● Problem details
Using the entries that follow, collect the lines where the word "BLUE" appears.

● Scene image comparisons
● ● ●
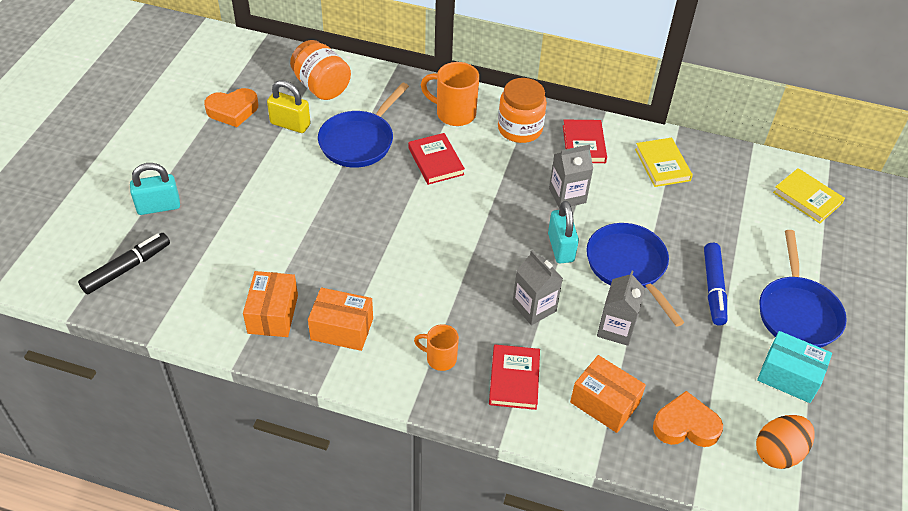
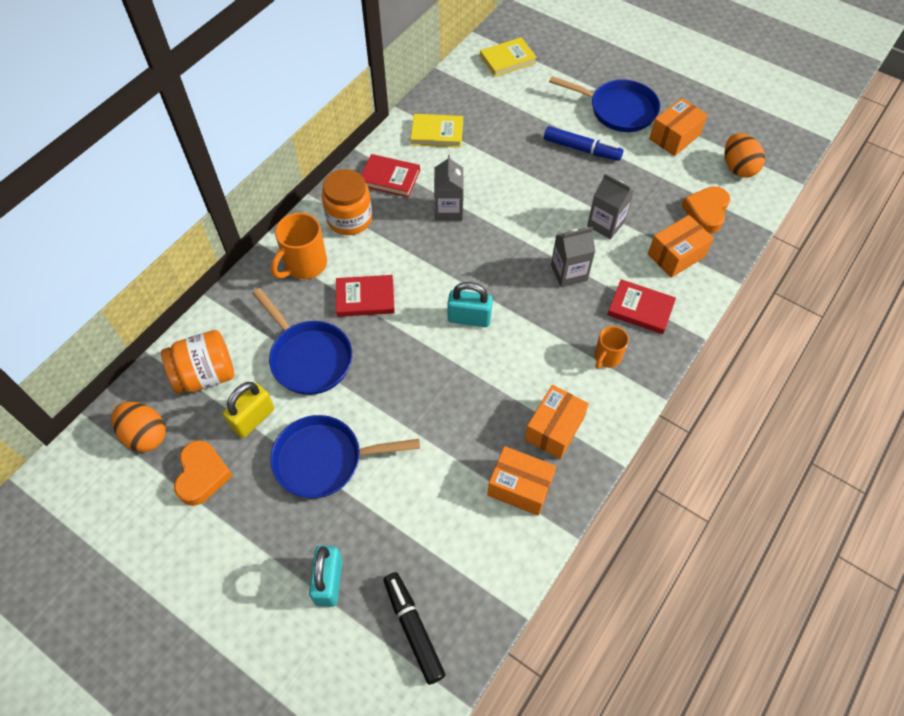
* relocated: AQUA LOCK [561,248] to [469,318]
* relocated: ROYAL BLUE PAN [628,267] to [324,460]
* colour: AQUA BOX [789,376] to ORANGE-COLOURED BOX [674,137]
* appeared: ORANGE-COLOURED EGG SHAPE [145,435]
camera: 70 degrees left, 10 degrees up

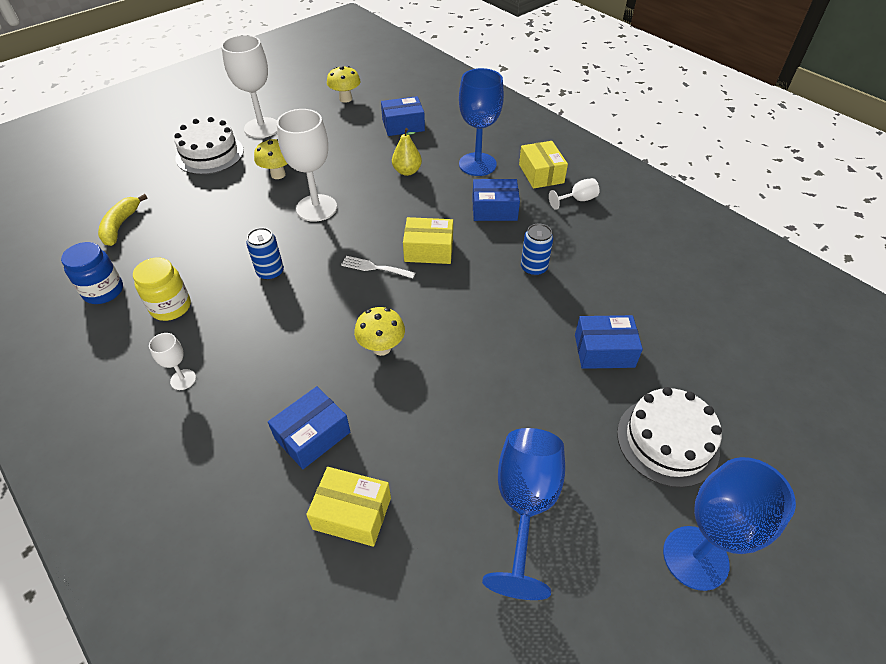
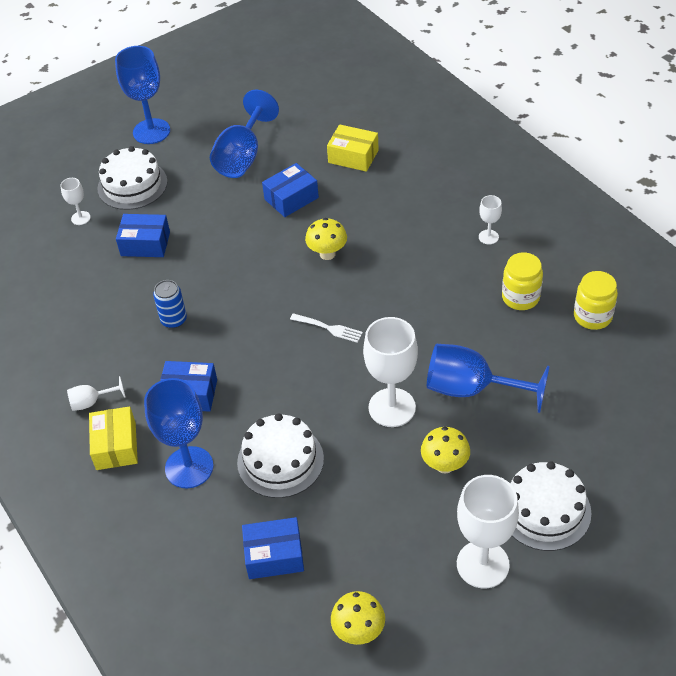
* exchanged: GOLDEN PEAR FRUIT [407,171] to WHITE CAKE [280,460]
* missing: GOLDEN BANANA [120,226]
* missing: GOLDEN BOX [428,250]
* missing: ROYAL BLUE SODA CAN [270,272]
* colour: ROYAL BLUE JAR [103,291] to GOLDEN JAR [592,316]
* relocated: ROYAL BLUE BOX [312,435] to [291,198]
* appeared: WHITE CHALICE [80,218]
* appeared: ROYAL BLUE CHALICE [471,389]
camera: 170 degrees left, 0 degrees up

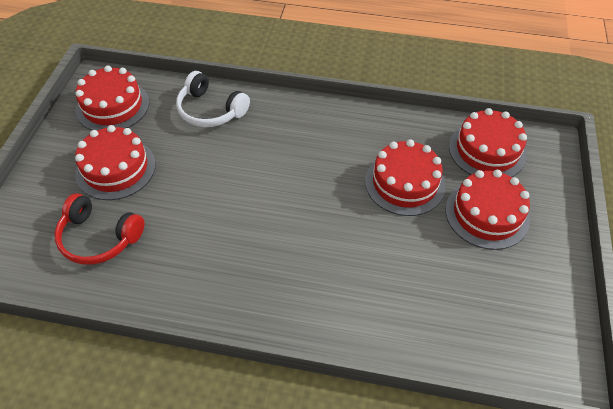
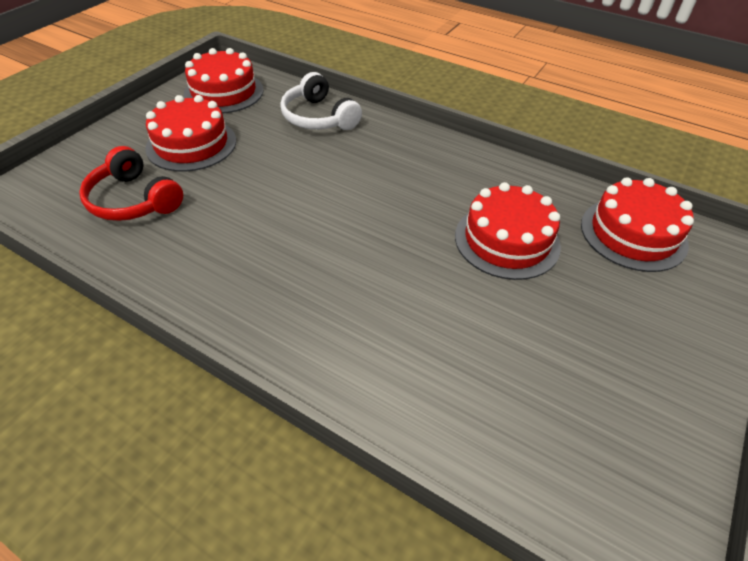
* missing: CRIMSON CAKE [486,214]
camera: 20 degrees right, 5 degrees down

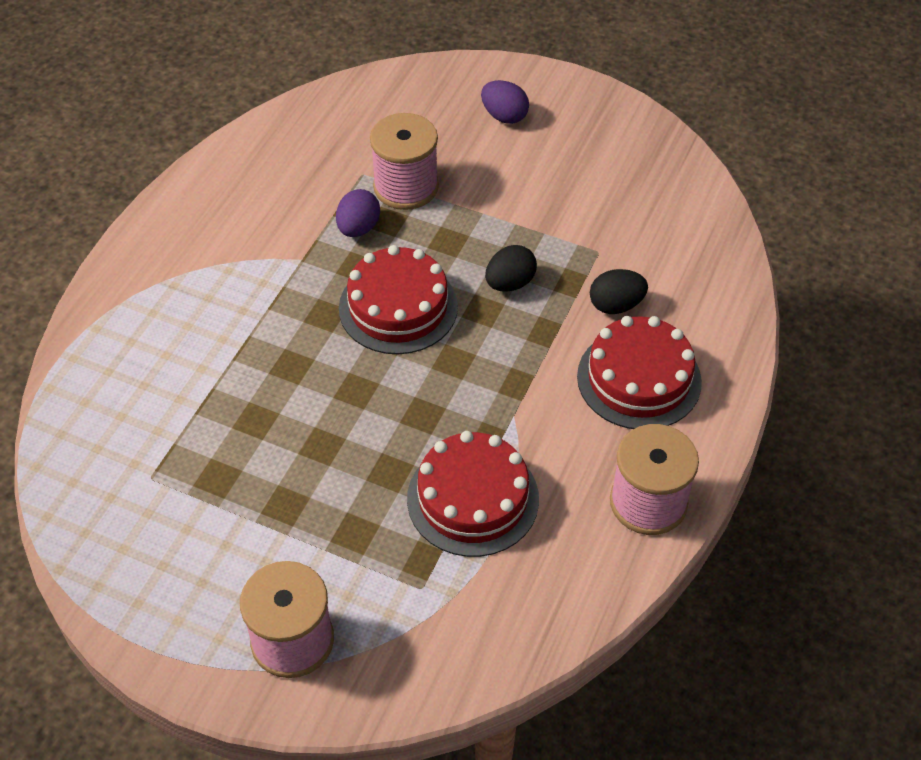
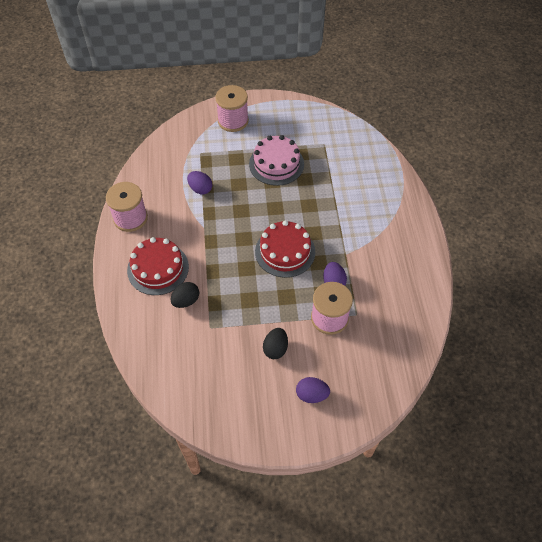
* relocated: JET-BLACK EGG SHAPE [510,283] to [275,349]
* exchanged: CRIMSON CAKE [473,498] to VIOLET EGG SHAPE [200,189]
* appeared: ROSY CAKE [276,164]
camera: 150 degrees right, 5 degrees up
● ● ●
● The completed task
* relocated: ROYAL BLUE PAN [628,267] to [324,460]
* missing: ROYAL BLUE SODA CAN [270,272]
* colour: ROYAL BLUE JAR [103,291] to GOLDEN JAR [592,316]
* relocated: ROYAL BLUE BOX [312,435] to [291,198]
* appeared: ROYAL BLUE CHALICE [471,389]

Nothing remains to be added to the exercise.